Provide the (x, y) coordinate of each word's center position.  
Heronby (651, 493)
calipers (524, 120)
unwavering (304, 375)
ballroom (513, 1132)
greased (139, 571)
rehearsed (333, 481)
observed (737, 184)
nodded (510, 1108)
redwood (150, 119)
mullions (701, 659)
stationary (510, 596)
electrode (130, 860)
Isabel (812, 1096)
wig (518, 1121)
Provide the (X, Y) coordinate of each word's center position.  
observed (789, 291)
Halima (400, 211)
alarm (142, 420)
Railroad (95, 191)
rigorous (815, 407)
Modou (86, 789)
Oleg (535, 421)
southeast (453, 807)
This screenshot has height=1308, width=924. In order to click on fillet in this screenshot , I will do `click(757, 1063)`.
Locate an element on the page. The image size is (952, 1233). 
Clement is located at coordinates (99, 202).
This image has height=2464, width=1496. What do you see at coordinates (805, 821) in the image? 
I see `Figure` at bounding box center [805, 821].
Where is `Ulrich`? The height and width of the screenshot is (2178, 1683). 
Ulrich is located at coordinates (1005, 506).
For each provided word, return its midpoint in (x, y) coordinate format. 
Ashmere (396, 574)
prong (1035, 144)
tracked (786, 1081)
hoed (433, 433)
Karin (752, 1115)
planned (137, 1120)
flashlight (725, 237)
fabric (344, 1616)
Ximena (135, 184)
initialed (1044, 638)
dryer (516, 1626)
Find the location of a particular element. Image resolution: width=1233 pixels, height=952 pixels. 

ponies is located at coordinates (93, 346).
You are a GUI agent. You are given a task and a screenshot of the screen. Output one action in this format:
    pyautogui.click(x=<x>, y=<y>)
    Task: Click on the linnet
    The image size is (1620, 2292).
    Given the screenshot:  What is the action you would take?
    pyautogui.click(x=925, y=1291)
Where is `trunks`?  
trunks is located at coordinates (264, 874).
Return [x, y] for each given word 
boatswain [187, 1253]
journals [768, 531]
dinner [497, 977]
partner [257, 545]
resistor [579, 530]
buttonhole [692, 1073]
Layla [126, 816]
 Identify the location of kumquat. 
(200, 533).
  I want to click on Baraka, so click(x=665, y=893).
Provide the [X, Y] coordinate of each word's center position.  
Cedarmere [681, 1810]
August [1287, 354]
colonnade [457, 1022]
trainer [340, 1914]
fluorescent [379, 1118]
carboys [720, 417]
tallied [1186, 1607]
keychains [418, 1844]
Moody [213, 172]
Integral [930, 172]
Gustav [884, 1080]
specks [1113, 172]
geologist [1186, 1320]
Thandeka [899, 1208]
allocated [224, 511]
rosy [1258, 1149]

** PROBLEM DETAILS **
Copy the data from the start through the line containing "Clement is located at coordinates (99, 202).", with no changes.

** SOLUTION **
Provide the (x, y) coordinate of each word's center position.  
Heronby (651, 493)
calipers (524, 120)
unwavering (304, 375)
ballroom (513, 1132)
greased (139, 571)
rehearsed (333, 481)
observed (737, 184)
nodded (510, 1108)
redwood (150, 119)
mullions (701, 659)
stationary (510, 596)
electrode (130, 860)
Isabel (812, 1096)
wig (518, 1121)
Provide the (X, Y) coordinate of each word's center position.  
observed (789, 291)
Halima (400, 211)
alarm (142, 420)
Railroad (95, 191)
rigorous (815, 407)
Modou (86, 789)
Oleg (535, 421)
southeast (453, 807)
This screenshot has height=1308, width=924. In order to click on fillet in this screenshot , I will do `click(757, 1063)`.
Locate an element on the page. The image size is (952, 1233). 
Clement is located at coordinates (99, 202).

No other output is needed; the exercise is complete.